§ **Data**
........

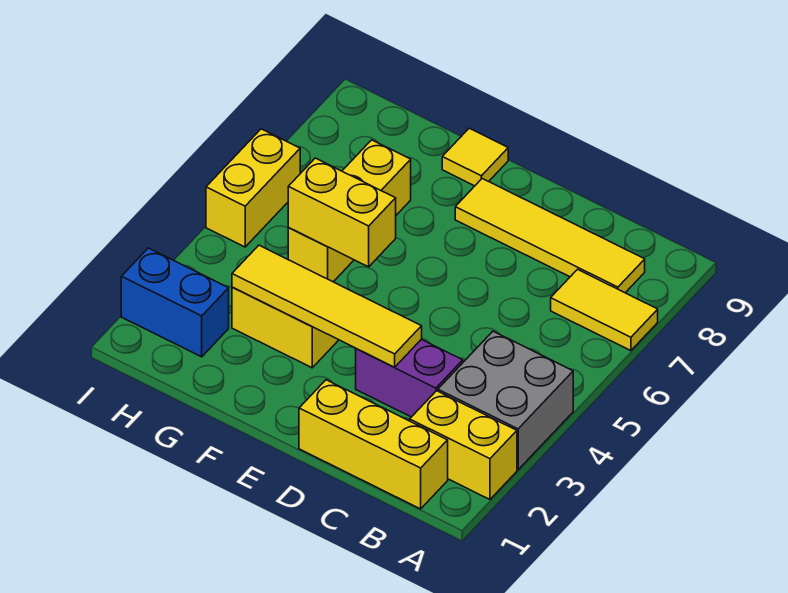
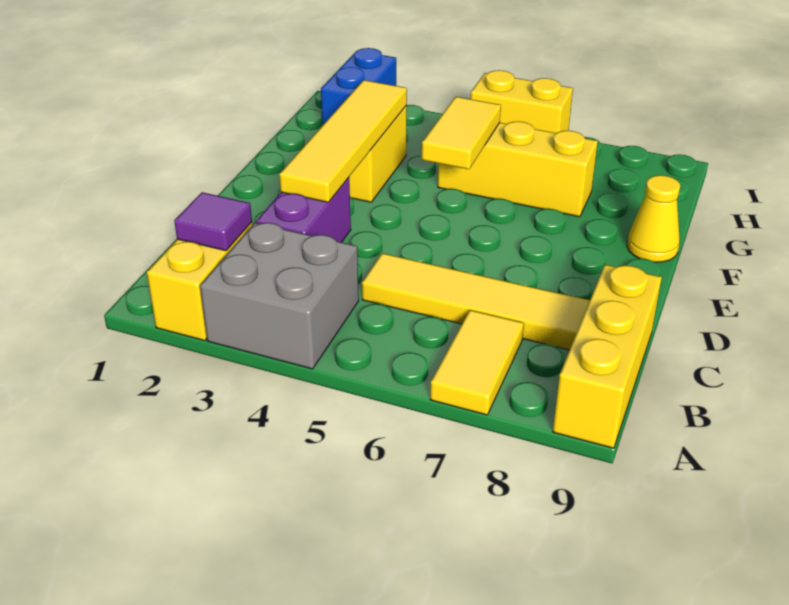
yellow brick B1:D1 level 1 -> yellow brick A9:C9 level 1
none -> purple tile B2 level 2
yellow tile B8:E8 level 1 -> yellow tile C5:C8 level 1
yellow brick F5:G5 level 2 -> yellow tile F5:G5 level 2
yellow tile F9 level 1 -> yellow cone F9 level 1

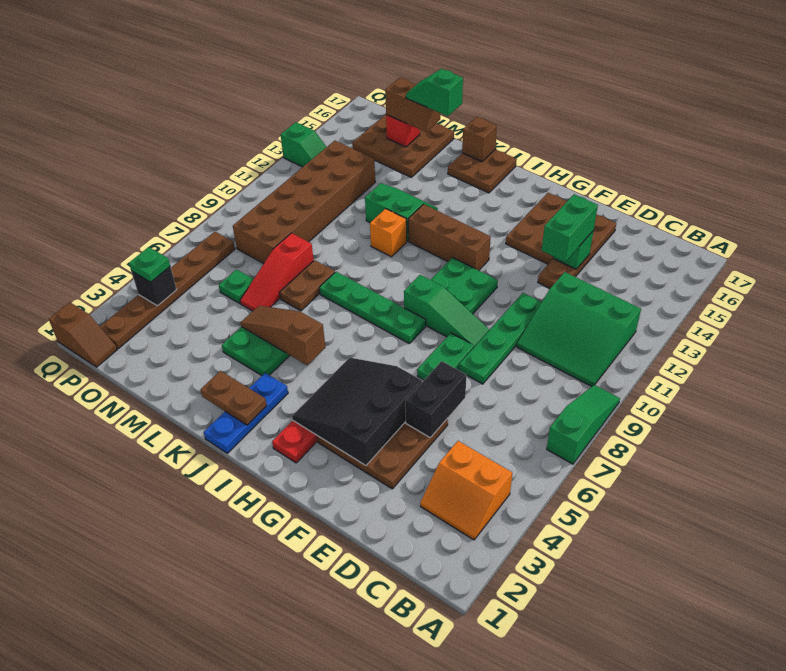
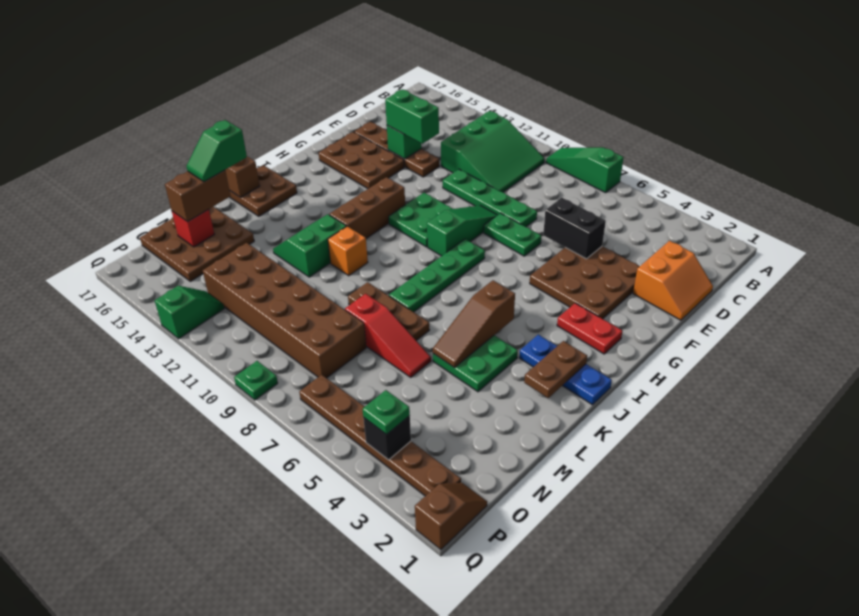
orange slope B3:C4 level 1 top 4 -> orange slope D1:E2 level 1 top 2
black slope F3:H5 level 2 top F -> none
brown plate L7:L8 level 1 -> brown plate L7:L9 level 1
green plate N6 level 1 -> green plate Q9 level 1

........

§ **Work required**
With all pictures removed, reproduce the lines from the top of the entries above through the line containing "brown plate L7:L8", exactly as written.

§ **Your response**
yellow brick B1:D1 level 1 -> yellow brick A9:C9 level 1
none -> purple tile B2 level 2
yellow tile B8:E8 level 1 -> yellow tile C5:C8 level 1
yellow brick F5:G5 level 2 -> yellow tile F5:G5 level 2
yellow tile F9 level 1 -> yellow cone F9 level 1

orange slope B3:C4 level 1 top 4 -> orange slope D1:E2 level 1 top 2
black slope F3:H5 level 2 top F -> none
brown plate L7:L8 level 1 -> brown plate L7:L9 level 1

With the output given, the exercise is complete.